* ASSIGNED TASK
Output all entries verbatim, dropping pictures.

================================

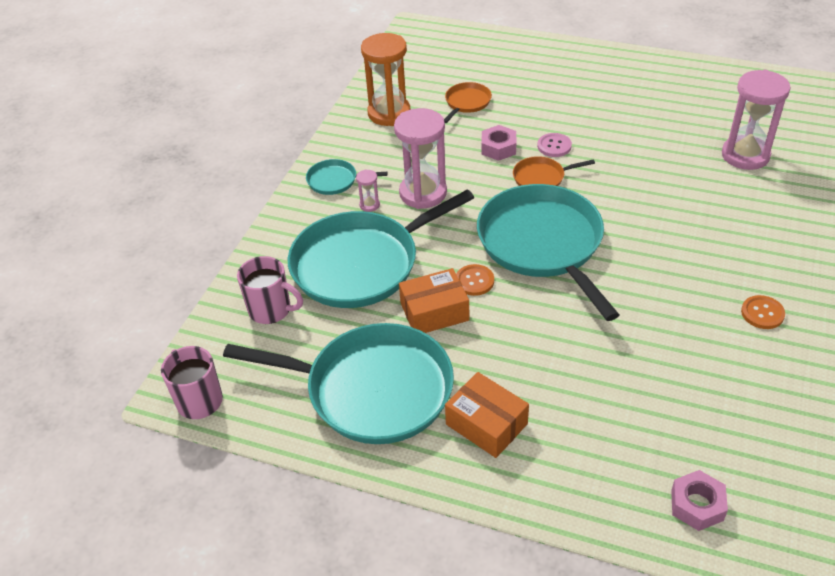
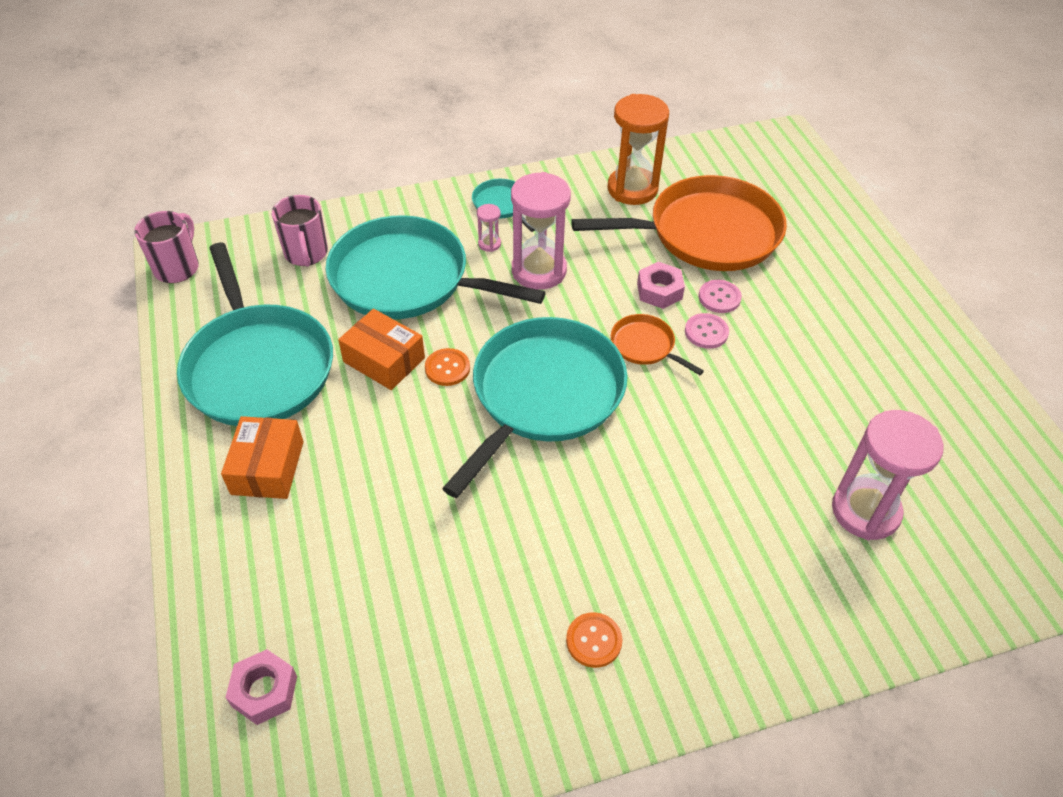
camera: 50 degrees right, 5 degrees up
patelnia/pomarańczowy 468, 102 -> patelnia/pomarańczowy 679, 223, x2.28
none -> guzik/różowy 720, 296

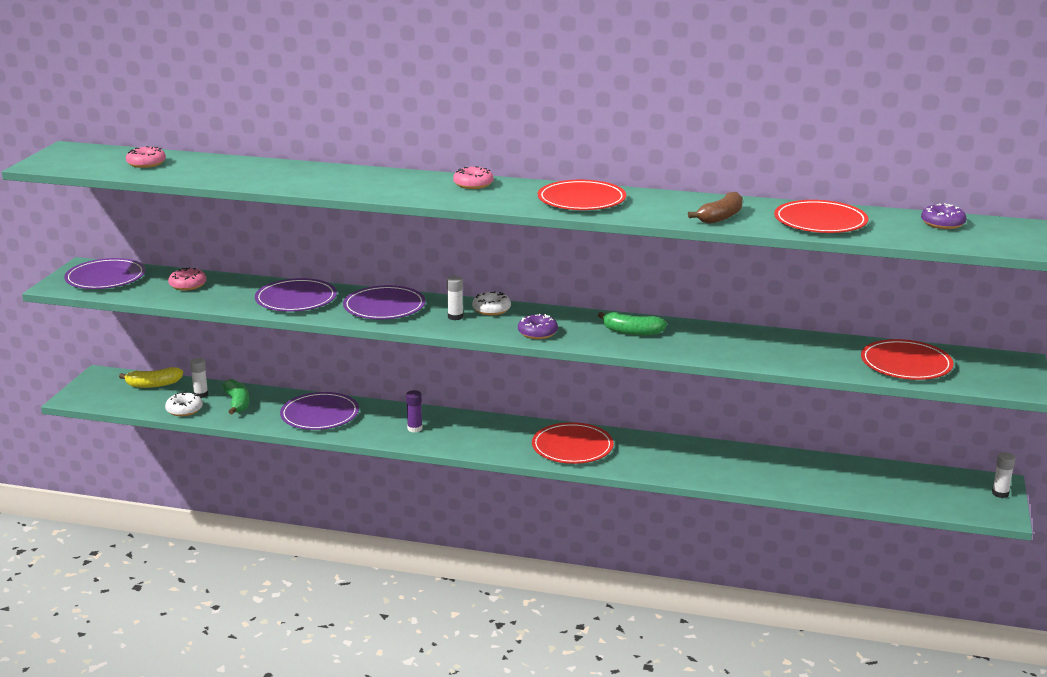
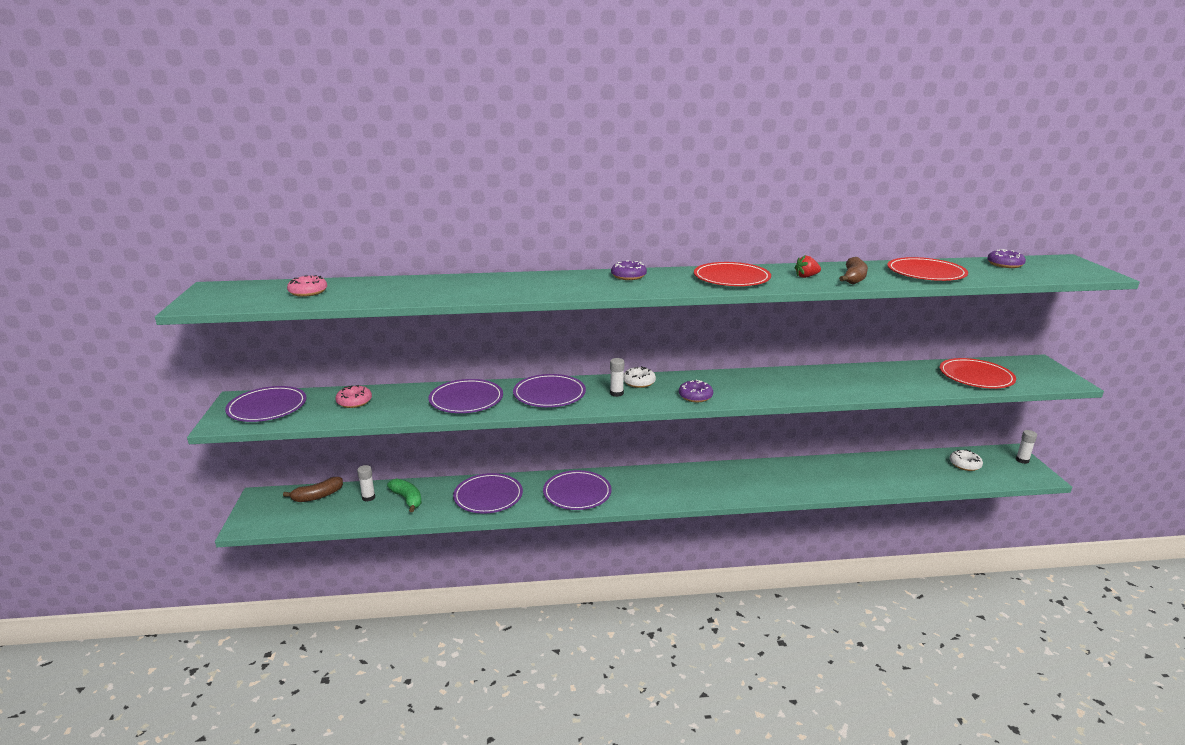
camera: 20 degrees left, 0 degrees up
banan/żółty 151, 377 -> banan/brązowy 313, 489
klej w sztyfcie/fioletowy 414, 411 -> talerz/fioletowy 577, 490
donut/różowy 473, 177 -> donut/fioletowy 629, 270
none -> truskawka/czerwony 808, 266
donut/biały 184, 404 -> donut/biały 966, 460, shifted
talerz/czerwony 573, 443 -> none
banan/zielony 632, 324 -> none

================================

* SOLUTION FOR THIS PROBLEM
camera: 50 degrees right, 5 degrees up
patelnia/pomarańczowy 468, 102 -> patelnia/pomarańczowy 679, 223, x2.28
none -> guzik/różowy 720, 296

camera: 20 degrees left, 0 degrees up
banan/żółty 151, 377 -> banan/brązowy 313, 489
klej w sztyfcie/fioletowy 414, 411 -> talerz/fioletowy 577, 490
donut/różowy 473, 177 -> donut/fioletowy 629, 270
none -> truskawka/czerwony 808, 266
donut/biały 184, 404 -> donut/biały 966, 460, shifted
talerz/czerwony 573, 443 -> none
banan/zielony 632, 324 -> none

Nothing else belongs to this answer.